**Goal of the exercise**
Write out every one of the entries below word for word, changing nothing.

[Records from a pointing dataset]
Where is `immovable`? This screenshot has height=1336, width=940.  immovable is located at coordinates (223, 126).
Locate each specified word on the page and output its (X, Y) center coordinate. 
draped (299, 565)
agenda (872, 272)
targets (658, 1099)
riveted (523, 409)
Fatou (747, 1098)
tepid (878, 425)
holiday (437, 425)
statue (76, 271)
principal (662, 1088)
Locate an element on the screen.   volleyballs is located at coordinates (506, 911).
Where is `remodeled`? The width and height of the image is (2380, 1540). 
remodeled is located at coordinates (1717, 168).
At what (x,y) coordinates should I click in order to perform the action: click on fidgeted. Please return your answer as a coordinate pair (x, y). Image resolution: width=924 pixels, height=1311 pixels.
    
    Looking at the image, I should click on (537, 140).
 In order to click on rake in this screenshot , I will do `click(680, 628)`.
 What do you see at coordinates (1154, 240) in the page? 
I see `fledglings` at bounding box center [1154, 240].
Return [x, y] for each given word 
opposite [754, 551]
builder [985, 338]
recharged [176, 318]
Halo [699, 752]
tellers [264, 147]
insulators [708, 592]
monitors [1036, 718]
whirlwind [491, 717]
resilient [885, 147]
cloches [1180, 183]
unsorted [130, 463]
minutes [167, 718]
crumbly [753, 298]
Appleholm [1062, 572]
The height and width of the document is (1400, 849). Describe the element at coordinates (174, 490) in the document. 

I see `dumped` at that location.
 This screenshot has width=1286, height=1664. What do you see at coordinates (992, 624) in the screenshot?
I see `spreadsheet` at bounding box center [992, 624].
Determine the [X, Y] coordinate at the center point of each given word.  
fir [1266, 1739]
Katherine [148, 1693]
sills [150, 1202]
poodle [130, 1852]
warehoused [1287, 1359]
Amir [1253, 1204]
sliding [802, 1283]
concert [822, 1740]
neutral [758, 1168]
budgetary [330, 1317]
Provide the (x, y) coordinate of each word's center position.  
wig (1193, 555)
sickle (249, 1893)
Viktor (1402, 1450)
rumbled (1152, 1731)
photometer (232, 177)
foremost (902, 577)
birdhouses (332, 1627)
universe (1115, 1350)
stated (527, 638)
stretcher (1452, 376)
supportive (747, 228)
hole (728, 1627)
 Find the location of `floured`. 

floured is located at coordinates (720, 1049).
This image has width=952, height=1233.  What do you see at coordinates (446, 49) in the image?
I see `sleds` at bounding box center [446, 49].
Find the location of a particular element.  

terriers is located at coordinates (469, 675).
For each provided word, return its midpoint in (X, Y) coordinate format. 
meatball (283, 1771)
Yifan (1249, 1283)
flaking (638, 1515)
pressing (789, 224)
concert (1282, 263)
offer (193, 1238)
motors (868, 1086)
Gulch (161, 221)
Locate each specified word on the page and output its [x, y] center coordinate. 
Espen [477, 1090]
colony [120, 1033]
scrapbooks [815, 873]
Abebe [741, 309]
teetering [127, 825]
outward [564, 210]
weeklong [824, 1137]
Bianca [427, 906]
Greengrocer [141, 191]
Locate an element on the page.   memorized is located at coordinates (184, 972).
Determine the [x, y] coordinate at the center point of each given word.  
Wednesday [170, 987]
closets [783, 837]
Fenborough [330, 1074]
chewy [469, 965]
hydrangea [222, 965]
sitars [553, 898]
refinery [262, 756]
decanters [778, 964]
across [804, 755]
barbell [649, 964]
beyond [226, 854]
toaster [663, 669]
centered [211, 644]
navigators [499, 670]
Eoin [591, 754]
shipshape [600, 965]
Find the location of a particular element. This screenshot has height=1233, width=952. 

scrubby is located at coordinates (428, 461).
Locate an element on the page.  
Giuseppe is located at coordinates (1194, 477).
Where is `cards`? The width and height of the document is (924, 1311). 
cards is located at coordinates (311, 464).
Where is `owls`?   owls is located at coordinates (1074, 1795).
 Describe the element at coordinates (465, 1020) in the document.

**Result for this task**
Where is `immovable`? This screenshot has height=1336, width=940.  immovable is located at coordinates (223, 126).
Locate each specified word on the page and output its (X, Y) center coordinate. 
draped (299, 565)
agenda (872, 272)
targets (658, 1099)
riveted (523, 409)
Fatou (747, 1098)
tepid (878, 425)
holiday (437, 425)
statue (76, 271)
principal (662, 1088)
Locate an element on the screen.   volleyballs is located at coordinates (506, 911).
Where is `remodeled`? The width and height of the image is (2380, 1540). 
remodeled is located at coordinates (1717, 168).
At what (x,y) coordinates should I click in order to perform the action: click on fidgeted. Please return your answer as a coordinate pair (x, y). Image resolution: width=924 pixels, height=1311 pixels.
    
    Looking at the image, I should click on (537, 140).
 In order to click on rake in this screenshot , I will do `click(680, 628)`.
 What do you see at coordinates (1154, 240) in the page? 
I see `fledglings` at bounding box center [1154, 240].
Return [x, y] for each given word 
opposite [754, 551]
builder [985, 338]
recharged [176, 318]
Halo [699, 752]
tellers [264, 147]
insulators [708, 592]
monitors [1036, 718]
whirlwind [491, 717]
resilient [885, 147]
cloches [1180, 183]
unsorted [130, 463]
minutes [167, 718]
crumbly [753, 298]
Appleholm [1062, 572]
The height and width of the document is (1400, 849). Describe the element at coordinates (174, 490) in the document. 

I see `dumped` at that location.
 This screenshot has width=1286, height=1664. What do you see at coordinates (992, 624) in the screenshot?
I see `spreadsheet` at bounding box center [992, 624].
Determine the [X, Y] coordinate at the center point of each given word.  
fir [1266, 1739]
Katherine [148, 1693]
sills [150, 1202]
poodle [130, 1852]
warehoused [1287, 1359]
Amir [1253, 1204]
sliding [802, 1283]
concert [822, 1740]
neutral [758, 1168]
budgetary [330, 1317]
Provide the (x, y) coordinate of each word's center position.  
wig (1193, 555)
sickle (249, 1893)
Viktor (1402, 1450)
rumbled (1152, 1731)
photometer (232, 177)
foremost (902, 577)
birdhouses (332, 1627)
universe (1115, 1350)
stated (527, 638)
stretcher (1452, 376)
supportive (747, 228)
hole (728, 1627)
 Find the location of `floured`. 

floured is located at coordinates (720, 1049).
This image has width=952, height=1233.  What do you see at coordinates (446, 49) in the image?
I see `sleds` at bounding box center [446, 49].
Find the location of a particular element.  

terriers is located at coordinates (469, 675).
For each provided word, return its midpoint in (X, Y) coordinate format. 
meatball (283, 1771)
Yifan (1249, 1283)
flaking (638, 1515)
pressing (789, 224)
concert (1282, 263)
offer (193, 1238)
motors (868, 1086)
Gulch (161, 221)
Locate each specified word on the page and output its [x, y] center coordinate. 
Espen [477, 1090]
colony [120, 1033]
scrapbooks [815, 873]
Abebe [741, 309]
teetering [127, 825]
outward [564, 210]
weeklong [824, 1137]
Bianca [427, 906]
Greengrocer [141, 191]
Locate an element on the page.   memorized is located at coordinates (184, 972).
Determine the [x, y] coordinate at the center point of each given word.  
Wednesday [170, 987]
closets [783, 837]
Fenborough [330, 1074]
chewy [469, 965]
hydrangea [222, 965]
sitars [553, 898]
refinery [262, 756]
decanters [778, 964]
across [804, 755]
barbell [649, 964]
beyond [226, 854]
toaster [663, 669]
centered [211, 644]
navigators [499, 670]
Eoin [591, 754]
shipshape [600, 965]
Find the location of a particular element. This screenshot has height=1233, width=952. 

scrubby is located at coordinates (428, 461).
Locate an element on the page.  
Giuseppe is located at coordinates (1194, 477).
Where is `cards`? The width and height of the document is (924, 1311). 
cards is located at coordinates (311, 464).
Where is `owls`?   owls is located at coordinates (1074, 1795).
 Describe the element at coordinates (465, 1020) in the document.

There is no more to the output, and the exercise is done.